→ **Set problem**
Locate every line in the data below that contains the word "track", and copy each of those lines.

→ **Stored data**
• • • •

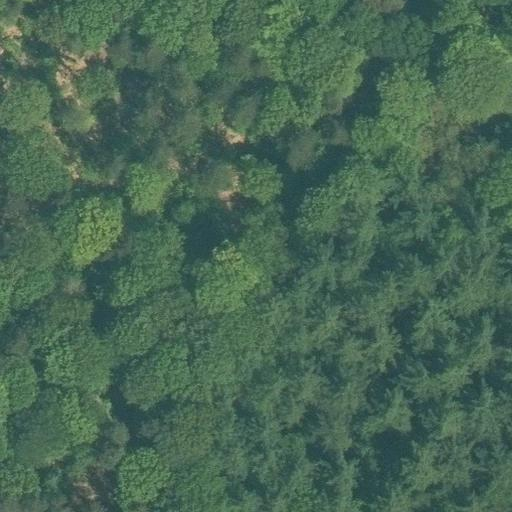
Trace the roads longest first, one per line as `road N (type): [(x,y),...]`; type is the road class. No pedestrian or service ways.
road 1 (track): [(511,102),(223,299)]
road 2 (unclassified): [(511,136),(243,0)]
road 3 (track): [(0,411),(223,299)]
road 4 (track): [(198,511),(189,433),(223,299)]
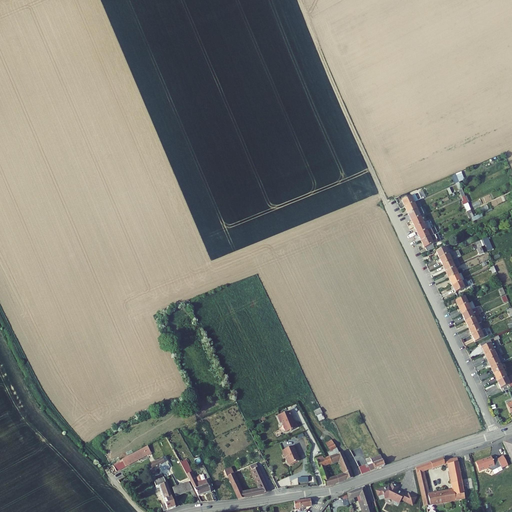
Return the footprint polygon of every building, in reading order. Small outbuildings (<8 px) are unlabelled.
[(410,197),(402,201),(406,208),(414,204),(410,197)] [(406,208),(409,214),(422,208),(418,202),(414,204),(406,208)] [(420,217),(425,215),(422,208),(409,214),(412,221),(420,217)] [(412,221),(415,227),(423,224),(420,217),(412,221)] [(415,227),(419,234),(427,231),(423,224),(415,227)] [(419,234),(422,241),(434,236),(430,229),(427,231),(419,234)] [(434,236),(422,241),(426,248),(428,251),(436,247),(434,244),(437,242),(434,236)] [(483,240),(475,243),(478,249),(485,246),(483,240)] [(437,252),(441,258),(449,254),(446,247),(437,252)] [(444,265),(453,261),(449,254),(441,258),(444,265)] [(444,265),(447,272),(456,267),(453,261),(444,265)] [(456,267),(447,272),(450,278),(459,274),(456,267)] [(459,274),(450,278),(454,285),(462,281),(459,274)] [(462,281),(454,285),(457,292),(466,288),(462,281)] [(465,297),(457,301),(461,308),(469,304),(465,297)] [(464,315),(472,311),(469,304),(461,308),(464,315)] [(464,315),(467,322),(476,318),(472,311),(464,315)] [(467,322),(470,328),(479,324),(476,318),(467,322)] [(474,335),(482,331),(479,324),(470,328),(474,335)] [(490,336),(487,329),(482,331),(474,335),(477,342),(490,336)] [(482,344),(487,355),(496,351),(493,344),(494,343),(492,339),(482,344)] [(487,355),(490,362),(502,356),(499,349),(496,351),(487,355)] [(502,356),(490,362),(493,369),(502,364),(506,363),(502,356)] [(502,364),(493,369),(495,374),(504,369),(502,364)] [(504,369),(495,374),(499,381),(507,377),(504,369)] [(499,381),(504,392),(509,389),(511,387),(511,374),(507,377),(499,381)] [(290,417),(287,411),(275,416),(278,423),(280,422),(284,432),(288,430),(288,431),(290,430),(295,427),(292,421),(291,421),(289,417),(290,417)] [(511,438),(503,442),(511,461),(511,438)] [(330,440),(325,443),(328,450),(334,448),(330,440)] [(292,445),(281,450),(284,457),(285,456),(288,464),(298,460),(294,452),(295,451),(292,445)] [(106,471),(107,472),(109,471),(111,474),(143,456),(144,457),(149,454),(145,447),(118,462),(119,463),(106,471)] [(315,461),(318,467),(323,480),(325,485),(325,487),(352,477),(341,452),(315,461)] [(482,458),(472,462),(477,471),(485,467),(490,469),(498,465),(499,467),(505,464),(501,455),(495,457),(494,456),(486,459),(482,458)] [(370,471),(385,465),(380,456),(372,459),(373,463),(367,465),(370,471)] [(153,461),(146,464),(149,469),(163,463),(160,458),(153,461)] [(429,496),(424,473),(444,466),(447,466),(452,485),(462,482),(460,472),(458,466),(457,462),(444,460),(443,459),(416,468),(424,506),(430,505),(429,511),(435,511),(435,504),(467,500),(465,493),(456,495),(455,492),(429,496)] [(233,474),(227,477),(237,499),(261,495),(268,492),(256,464),(250,467),(260,489),(241,493),(233,474)] [(227,477),(233,474),(234,474),(231,467),(223,471),(226,477),(227,477)] [(198,489),(187,470),(183,471),(186,476),(187,476),(189,481),(190,483),(198,498),(209,494),(207,486),(198,489)] [(155,480),(153,475),(150,477),(153,487),(164,483),(162,477),(155,480)] [(164,483),(153,487),(152,487),(154,492),(159,490),(164,504),(160,506),(162,511),(174,508),(165,482),(164,483)] [(191,491),(187,482),(171,488),(175,496),(191,491)] [(462,482),(452,485),(455,492),(456,495),(465,493),(462,482)] [(348,501),(349,504),(354,502),(352,498),(360,494),(362,500),(359,502),(362,511),(373,511),(365,487),(347,493),(348,501)] [(401,500),(404,495),(397,491),(391,487),(389,487),(377,491),(379,496),(383,494),(385,498),(389,497),(396,501),(396,502),(398,504),(400,503),(401,500)] [(408,497),(405,502),(412,507),(417,499),(409,495),(408,497)] [(310,500),(294,503),(295,510),(311,507),(310,500)]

• • • •

→ **Exercise result**
road 1 (track): [(511,102),(223,299)]
road 3 (track): [(0,411),(223,299)]
road 4 (track): [(198,511),(189,433),(223,299)]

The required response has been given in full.